Work to be completed
When you find the word "square" in a line of the entries, please copy the whole line.

Stepwise shape edit descriptions:
::::::::

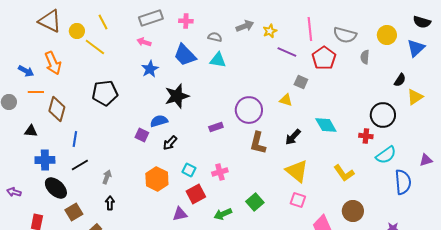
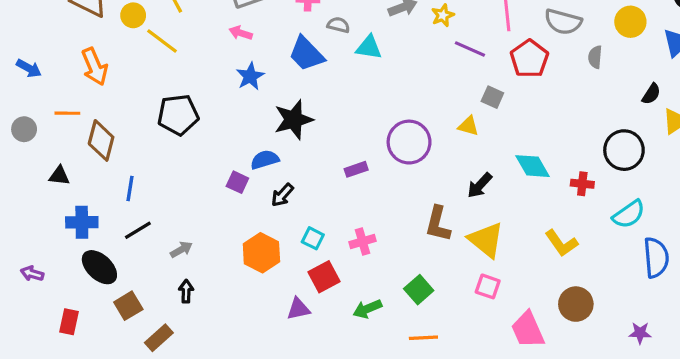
gray semicircle: (215, 37) -> (338, 25), moved
cyan triangle: (218, 60) -> (369, 47), moved
blue arrow: (26, 71) -> (29, 68), moved
red cross: (366, 136) -> (582, 184), moved
brown L-shape: (258, 143) -> (438, 224), moved
gray arrow: (107, 177) -> (181, 250), turned 40

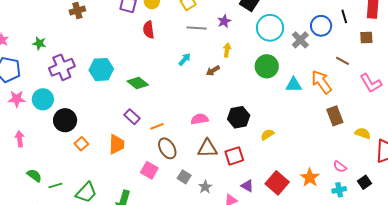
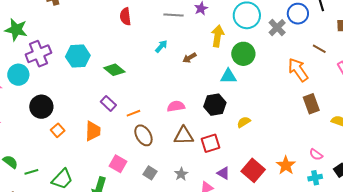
green star: (39, 43) -> (16, 30), size x1.6
yellow arrow: (227, 50) -> (218, 36), moved, size x1.5
cyan triangle: (294, 85) -> (228, 76), moved
cyan circle: (43, 99) -> (18, 75), moved
pink square: (149, 170) -> (118, 164), moved
gray square: (184, 177) -> (150, 173), moved

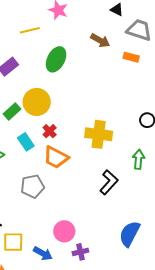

::::::::

Solution to this problem
pink square: (149, 170) -> (118, 164), moved
gray square: (184, 177) -> (150, 173), moved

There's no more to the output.